● Task brief:
The data should be transcribed in its entirety, word for word.

[[ Given data, beginning ]]

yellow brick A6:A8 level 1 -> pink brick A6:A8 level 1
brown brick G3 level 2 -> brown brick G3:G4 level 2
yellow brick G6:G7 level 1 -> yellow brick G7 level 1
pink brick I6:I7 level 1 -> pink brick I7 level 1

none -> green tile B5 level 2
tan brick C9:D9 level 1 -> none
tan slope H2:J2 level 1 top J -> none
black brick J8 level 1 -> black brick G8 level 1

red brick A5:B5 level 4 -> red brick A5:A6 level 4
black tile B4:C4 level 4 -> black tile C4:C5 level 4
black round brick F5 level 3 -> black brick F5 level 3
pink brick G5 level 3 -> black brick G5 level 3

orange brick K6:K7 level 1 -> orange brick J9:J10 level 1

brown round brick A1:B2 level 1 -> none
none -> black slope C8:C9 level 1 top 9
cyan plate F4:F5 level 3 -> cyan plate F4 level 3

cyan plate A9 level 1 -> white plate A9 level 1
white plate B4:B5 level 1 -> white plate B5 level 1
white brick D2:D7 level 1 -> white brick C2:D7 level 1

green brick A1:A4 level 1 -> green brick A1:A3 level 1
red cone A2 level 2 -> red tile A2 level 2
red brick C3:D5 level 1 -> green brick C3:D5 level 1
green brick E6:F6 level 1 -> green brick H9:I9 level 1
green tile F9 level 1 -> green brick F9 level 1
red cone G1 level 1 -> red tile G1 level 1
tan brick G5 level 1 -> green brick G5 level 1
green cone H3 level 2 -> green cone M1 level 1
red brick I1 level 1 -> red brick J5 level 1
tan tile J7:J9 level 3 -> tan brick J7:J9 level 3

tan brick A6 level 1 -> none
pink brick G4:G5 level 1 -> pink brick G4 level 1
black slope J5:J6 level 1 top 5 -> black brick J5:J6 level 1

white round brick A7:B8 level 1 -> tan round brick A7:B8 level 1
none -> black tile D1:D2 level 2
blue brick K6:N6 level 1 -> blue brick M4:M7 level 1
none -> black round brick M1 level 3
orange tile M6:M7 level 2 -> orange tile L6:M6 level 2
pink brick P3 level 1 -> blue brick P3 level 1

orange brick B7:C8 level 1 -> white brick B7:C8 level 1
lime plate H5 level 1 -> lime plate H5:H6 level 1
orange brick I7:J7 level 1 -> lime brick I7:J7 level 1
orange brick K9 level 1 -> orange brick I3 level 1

[[ Given data, end ]]

● Output of the exercise:
yellow brick A6:A8 level 1 -> pink brick A6:A8 level 1
brown brick G3 level 2 -> brown brick G3:G4 level 2
yellow brick G6:G7 level 1 -> yellow brick G7 level 1
pink brick I6:I7 level 1 -> pink brick I7 level 1

none -> green tile B5 level 2
tan brick C9:D9 level 1 -> none
tan slope H2:J2 level 1 top J -> none
black brick J8 level 1 -> black brick G8 level 1

red brick A5:B5 level 4 -> red brick A5:A6 level 4
black tile B4:C4 level 4 -> black tile C4:C5 level 4
black round brick F5 level 3 -> black brick F5 level 3
pink brick G5 level 3 -> black brick G5 level 3

orange brick K6:K7 level 1 -> orange brick J9:J10 level 1

brown round brick A1:B2 level 1 -> none
none -> black slope C8:C9 level 1 top 9
cyan plate F4:F5 level 3 -> cyan plate F4 level 3

cyan plate A9 level 1 -> white plate A9 level 1
white plate B4:B5 level 1 -> white plate B5 level 1
white brick D2:D7 level 1 -> white brick C2:D7 level 1

green brick A1:A4 level 1 -> green brick A1:A3 level 1
red cone A2 level 2 -> red tile A2 level 2
red brick C3:D5 level 1 -> green brick C3:D5 level 1
green brick E6:F6 level 1 -> green brick H9:I9 level 1
green tile F9 level 1 -> green brick F9 level 1
red cone G1 level 1 -> red tile G1 level 1
tan brick G5 level 1 -> green brick G5 level 1
green cone H3 level 2 -> green cone M1 level 1
red brick I1 level 1 -> red brick J5 level 1
tan tile J7:J9 level 3 -> tan brick J7:J9 level 3

tan brick A6 level 1 -> none
pink brick G4:G5 level 1 -> pink brick G4 level 1
black slope J5:J6 level 1 top 5 -> black brick J5:J6 level 1

white round brick A7:B8 level 1 -> tan round brick A7:B8 level 1
none -> black tile D1:D2 level 2
blue brick K6:N6 level 1 -> blue brick M4:M7 level 1
none -> black round brick M1 level 3
orange tile M6:M7 level 2 -> orange tile L6:M6 level 2
pink brick P3 level 1 -> blue brick P3 level 1

orange brick B7:C8 level 1 -> white brick B7:C8 level 1
lime plate H5 level 1 -> lime plate H5:H6 level 1
orange brick I7:J7 level 1 -> lime brick I7:J7 level 1
orange brick K9 level 1 -> orange brick I3 level 1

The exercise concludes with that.